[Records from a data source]
● ● ● ● ● ● ●

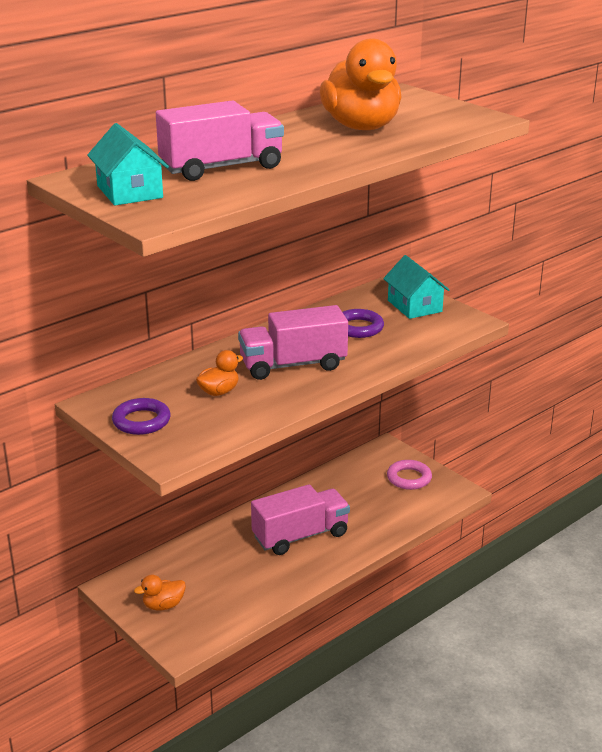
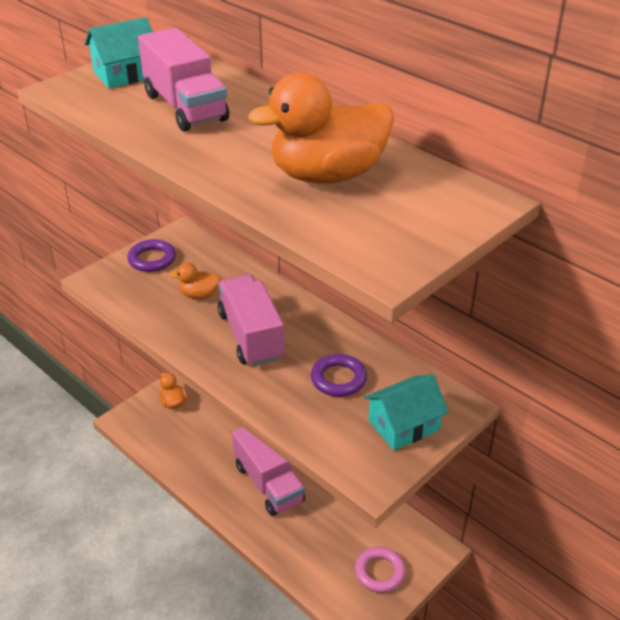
camera: 85 degrees right, 10 degrees up
(219, 392) = (199, 295): orange duck -> orange duck turned 135 degrees clockwise

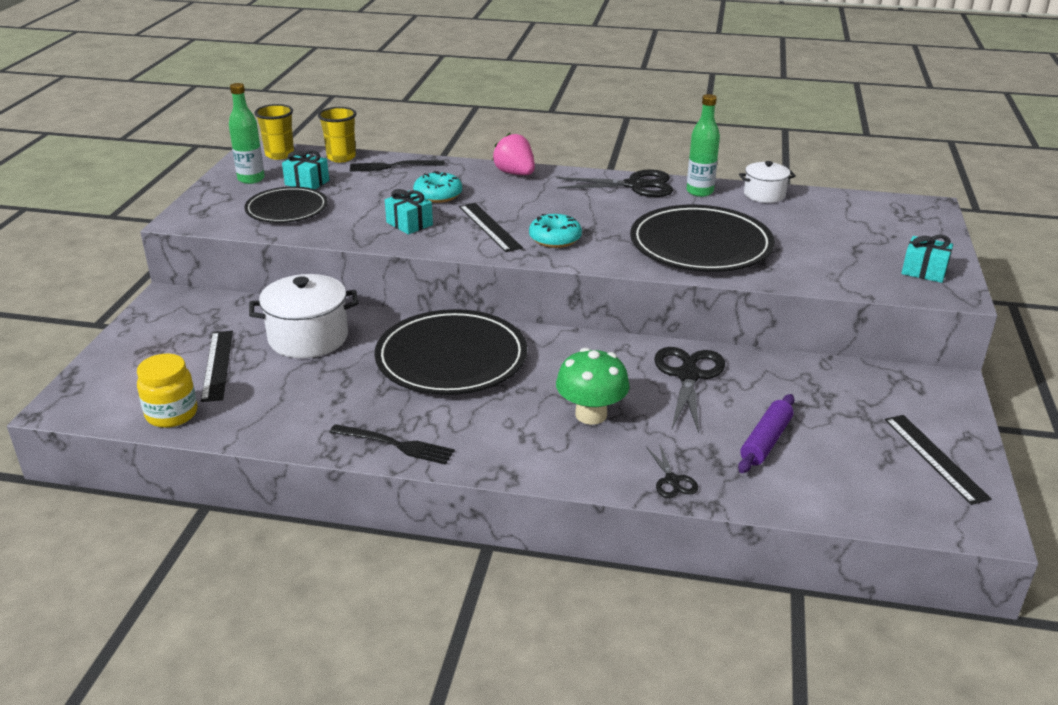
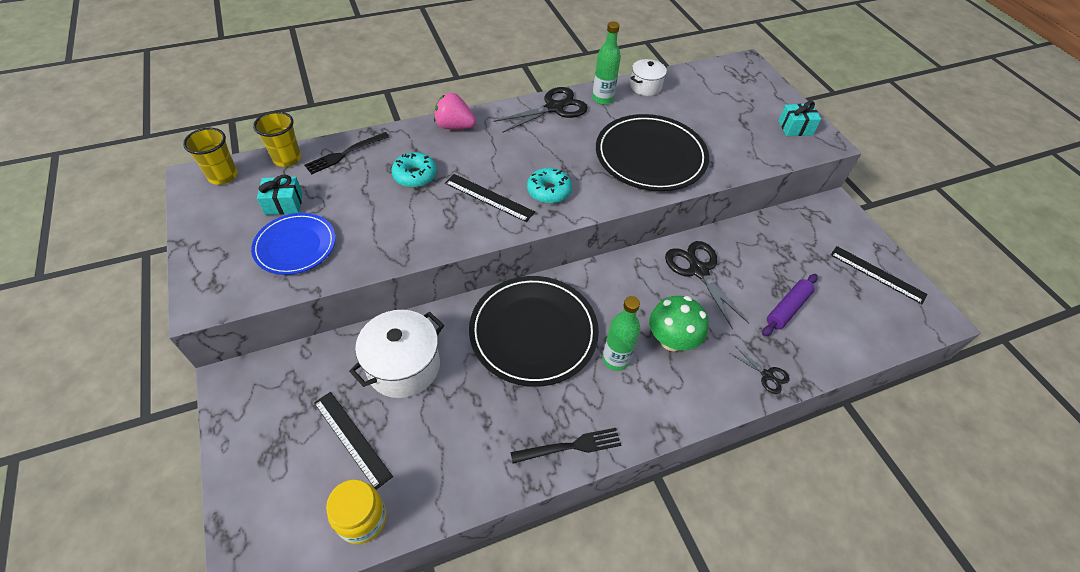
camera: 35 degrees left, 20 degrees up
(251, 179) = (223, 219): green bottle -> green bottle (616, 359)
(287, 209) = (295, 246): black plate -> blue plate
(409, 224) = (421, 220): turquoise gift -> none
(765, 441) = (787, 308): purple rolling pin -> purple rolling pin turned 45 degrees clockwise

● ● ● ● ● ● ●

WHAT THE TASK REQUIRES: In the entries above, identify each line that includes the string "degrees", then copy it.

EXERCISE OUTPUT:
camera: 85 degrees right, 10 degrees up
(219, 392) = (199, 295): orange duck -> orange duck turned 135 degrees clockwise
camera: 35 degrees left, 20 degrees up
(765, 441) = (787, 308): purple rolling pin -> purple rolling pin turned 45 degrees clockwise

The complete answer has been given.